Aim of the task = Return all entries precisely as they stand, without the images.

Data extracts =
•••••

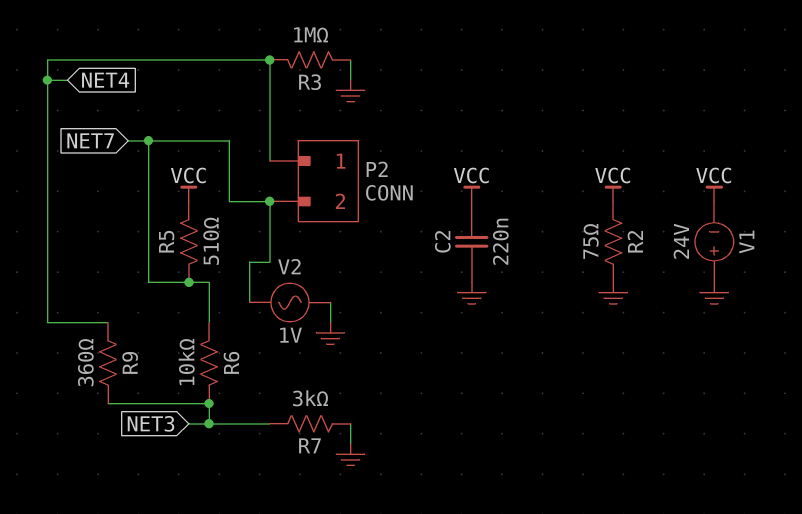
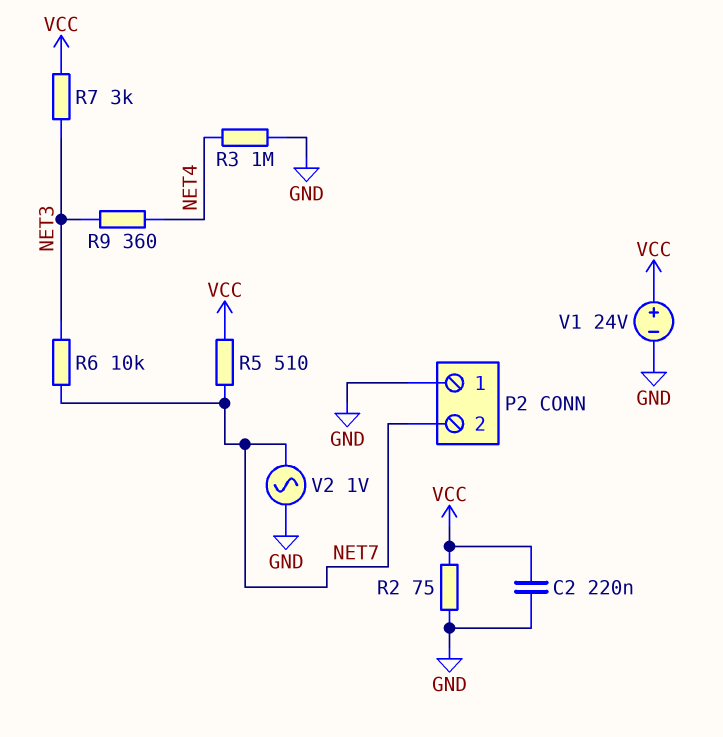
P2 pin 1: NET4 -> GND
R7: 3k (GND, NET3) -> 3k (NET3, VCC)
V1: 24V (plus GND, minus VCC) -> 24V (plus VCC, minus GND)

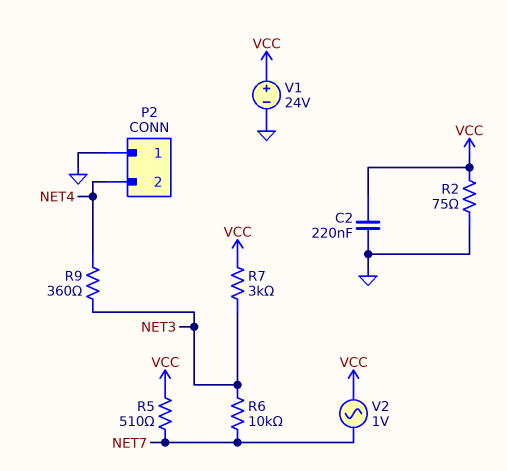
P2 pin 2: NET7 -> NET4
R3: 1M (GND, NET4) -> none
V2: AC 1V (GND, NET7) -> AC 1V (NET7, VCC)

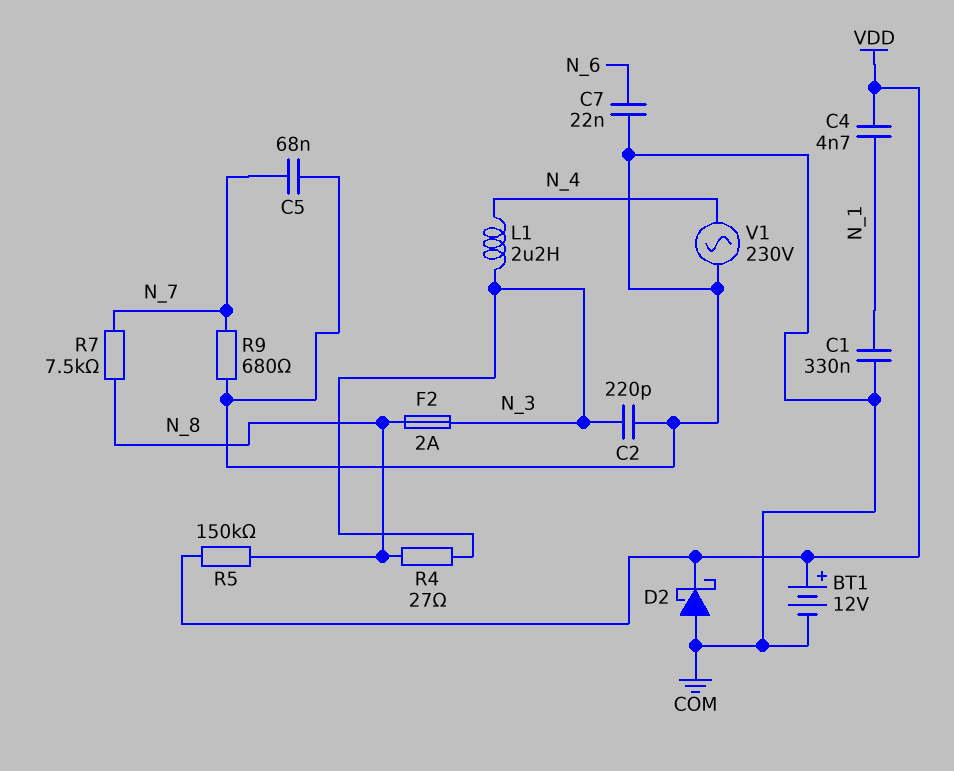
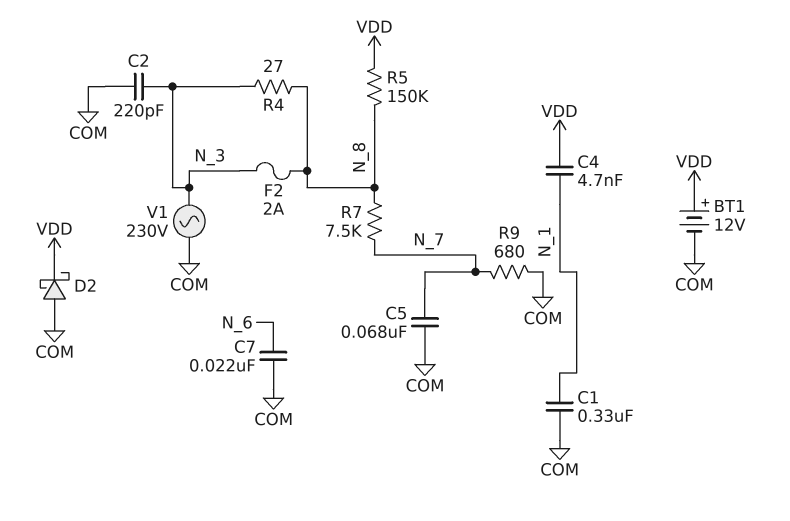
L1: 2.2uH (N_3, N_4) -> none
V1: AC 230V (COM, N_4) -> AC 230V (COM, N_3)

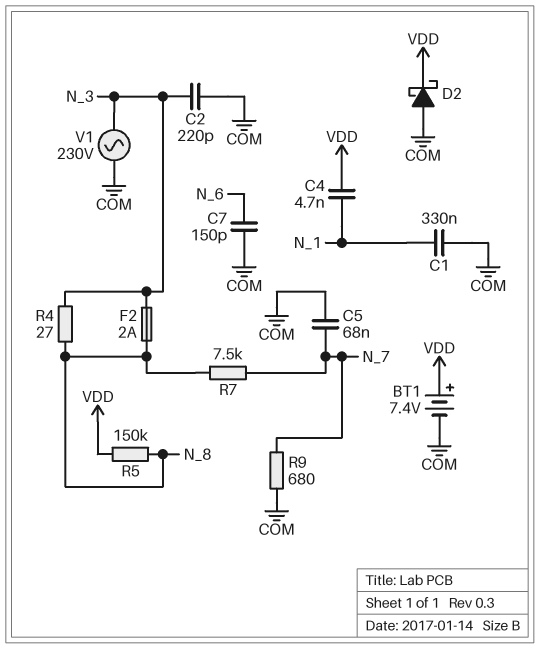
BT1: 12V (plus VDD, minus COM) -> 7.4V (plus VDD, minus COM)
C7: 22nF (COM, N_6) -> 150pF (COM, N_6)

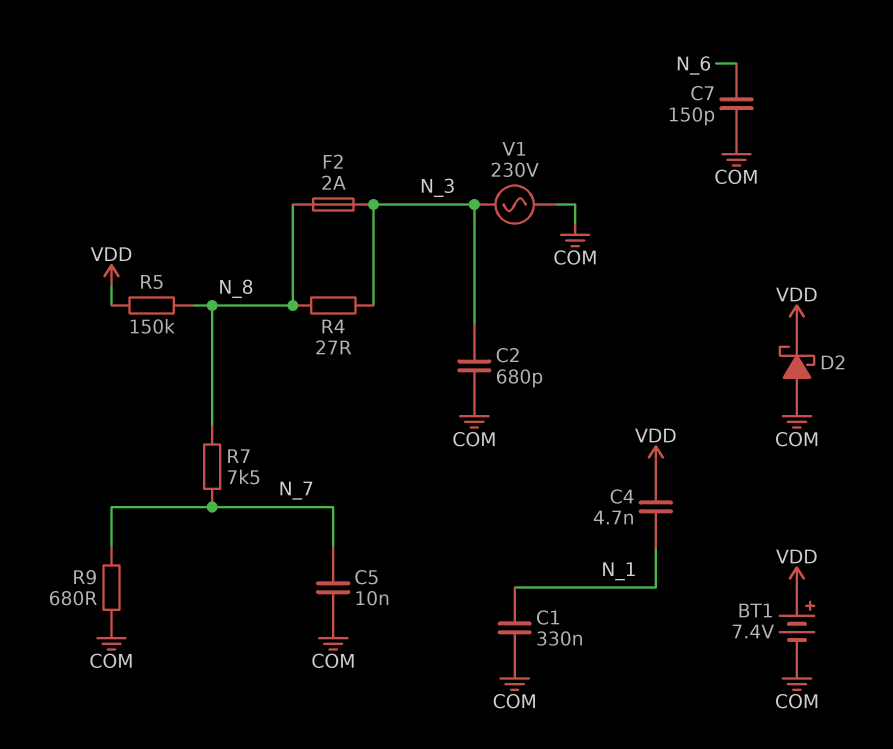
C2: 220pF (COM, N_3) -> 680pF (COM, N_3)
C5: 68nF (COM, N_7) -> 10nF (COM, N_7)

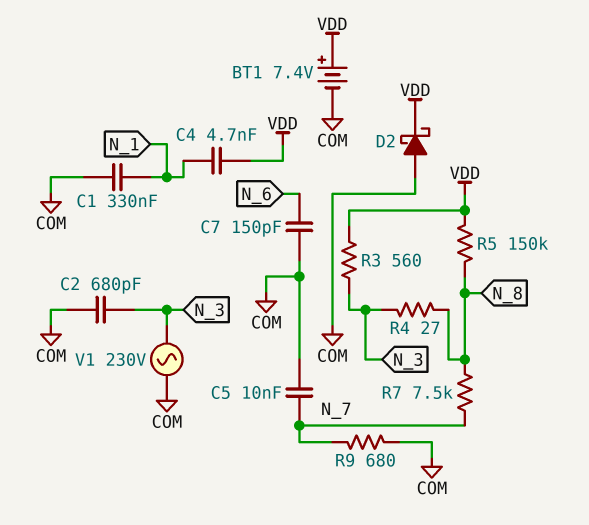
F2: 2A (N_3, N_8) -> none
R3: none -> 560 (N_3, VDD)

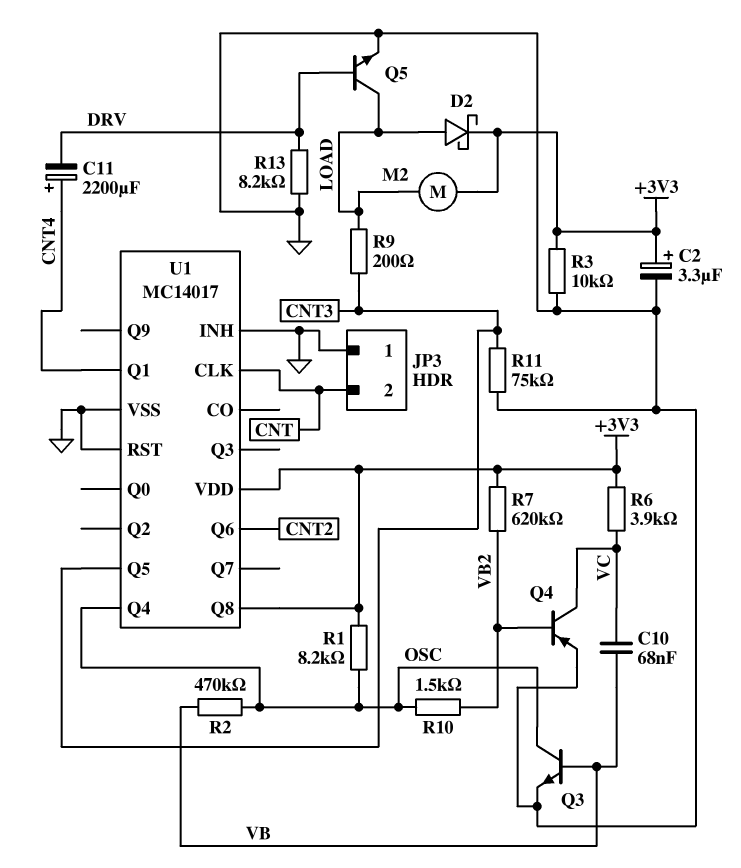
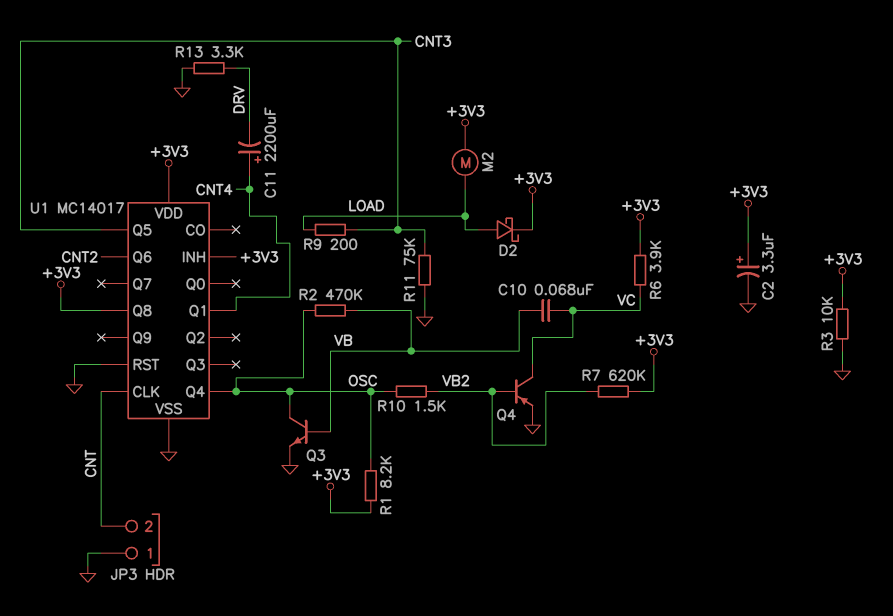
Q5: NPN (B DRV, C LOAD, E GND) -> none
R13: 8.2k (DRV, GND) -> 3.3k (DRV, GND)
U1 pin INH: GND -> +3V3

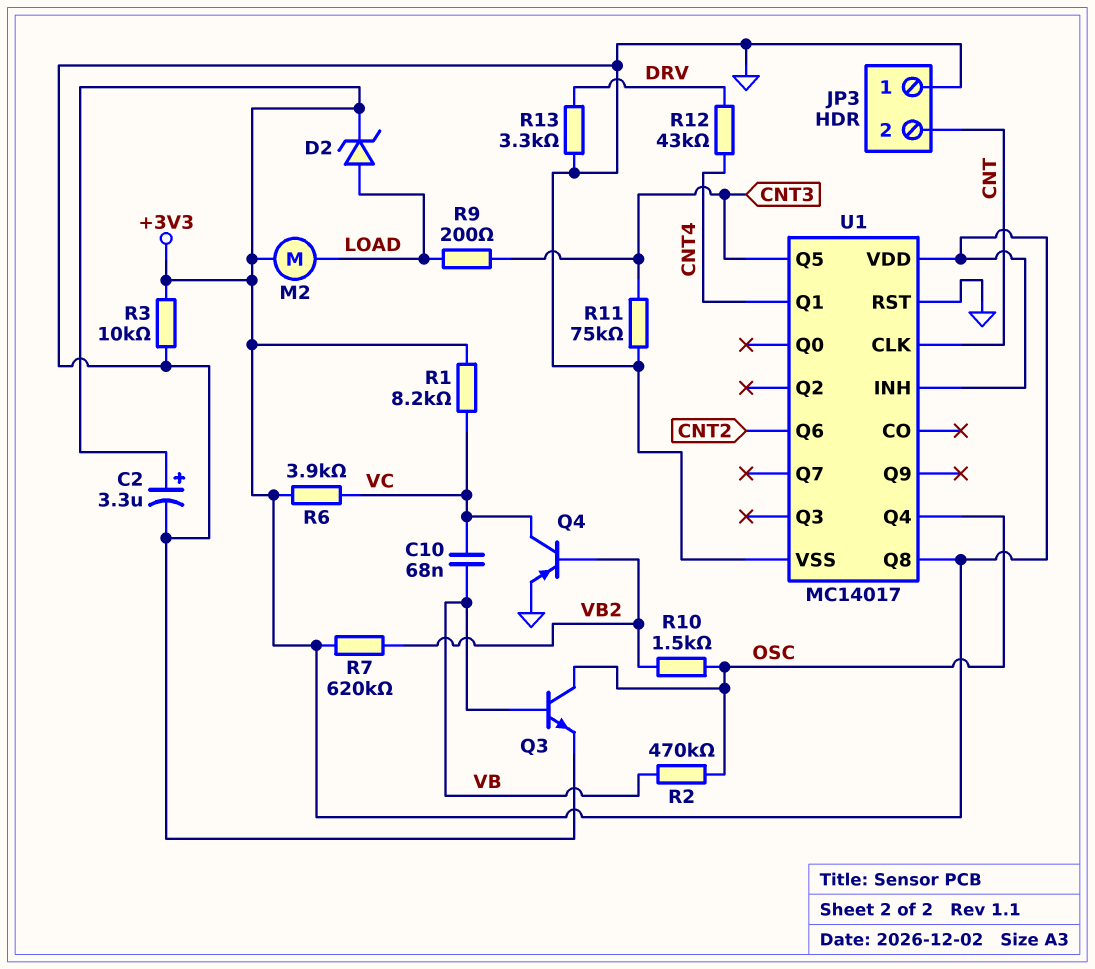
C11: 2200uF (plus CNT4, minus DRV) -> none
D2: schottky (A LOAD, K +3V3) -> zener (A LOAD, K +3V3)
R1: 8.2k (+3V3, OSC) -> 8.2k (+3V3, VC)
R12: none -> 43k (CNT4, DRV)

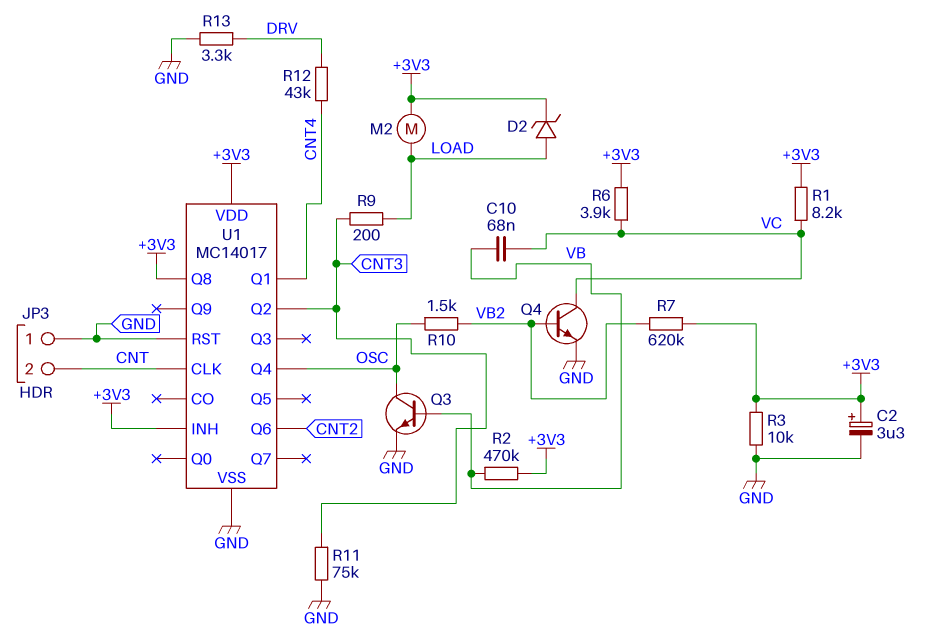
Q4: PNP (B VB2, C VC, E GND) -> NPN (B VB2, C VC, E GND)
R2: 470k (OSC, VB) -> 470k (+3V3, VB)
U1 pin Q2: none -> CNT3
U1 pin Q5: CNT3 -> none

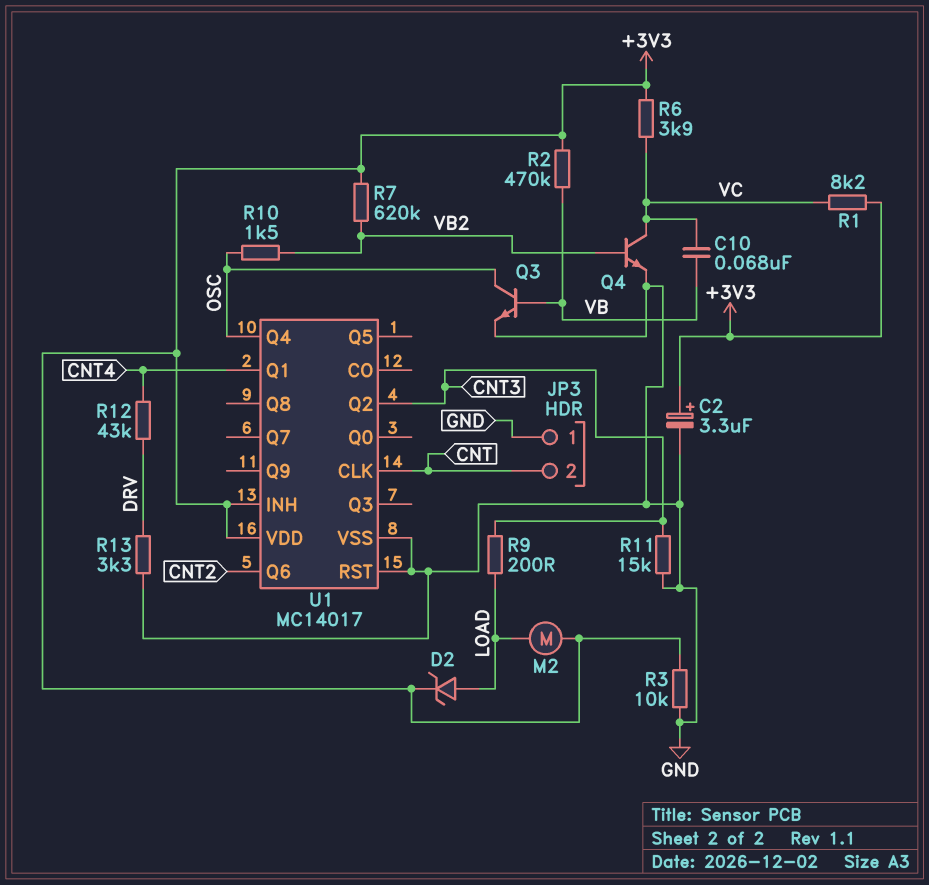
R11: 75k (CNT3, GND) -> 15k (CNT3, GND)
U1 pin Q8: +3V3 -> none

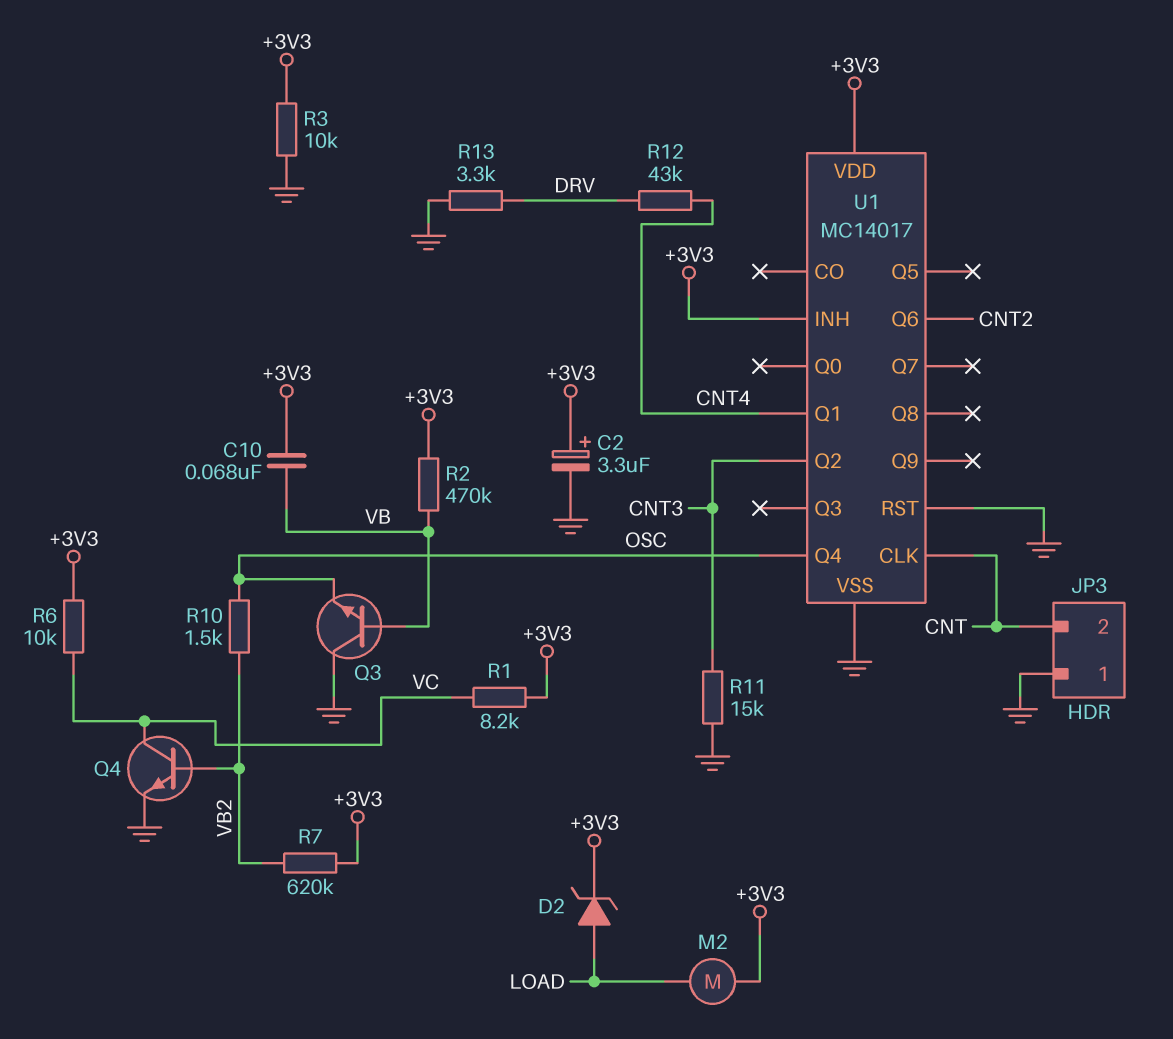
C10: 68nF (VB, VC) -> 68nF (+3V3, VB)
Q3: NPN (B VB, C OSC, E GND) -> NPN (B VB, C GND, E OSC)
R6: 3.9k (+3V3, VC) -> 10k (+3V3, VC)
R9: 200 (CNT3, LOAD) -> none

•••••

The answer =
P2 pin 1: NET4 -> GND
R7: 3k (GND, NET3) -> 3k (NET3, VCC)
V1: 24V (plus GND, minus VCC) -> 24V (plus VCC, minus GND)

P2 pin 2: NET7 -> NET4
R3: 1M (GND, NET4) -> none
V2: AC 1V (GND, NET7) -> AC 1V (NET7, VCC)

L1: 2.2uH (N_3, N_4) -> none
V1: AC 230V (COM, N_4) -> AC 230V (COM, N_3)

BT1: 12V (plus VDD, minus COM) -> 7.4V (plus VDD, minus COM)
C7: 22nF (COM, N_6) -> 150pF (COM, N_6)

C2: 220pF (COM, N_3) -> 680pF (COM, N_3)
C5: 68nF (COM, N_7) -> 10nF (COM, N_7)

F2: 2A (N_3, N_8) -> none
R3: none -> 560 (N_3, VDD)

Q5: NPN (B DRV, C LOAD, E GND) -> none
R13: 8.2k (DRV, GND) -> 3.3k (DRV, GND)
U1 pin INH: GND -> +3V3

C11: 2200uF (plus CNT4, minus DRV) -> none
D2: schottky (A LOAD, K +3V3) -> zener (A LOAD, K +3V3)
R1: 8.2k (+3V3, OSC) -> 8.2k (+3V3, VC)
R12: none -> 43k (CNT4, DRV)

Q4: PNP (B VB2, C VC, E GND) -> NPN (B VB2, C VC, E GND)
R2: 470k (OSC, VB) -> 470k (+3V3, VB)
U1 pin Q2: none -> CNT3
U1 pin Q5: CNT3 -> none

R11: 75k (CNT3, GND) -> 15k (CNT3, GND)
U1 pin Q8: +3V3 -> none

C10: 68nF (VB, VC) -> 68nF (+3V3, VB)
Q3: NPN (B VB, C OSC, E GND) -> NPN (B VB, C GND, E OSC)
R6: 3.9k (+3V3, VC) -> 10k (+3V3, VC)
R9: 200 (CNT3, LOAD) -> none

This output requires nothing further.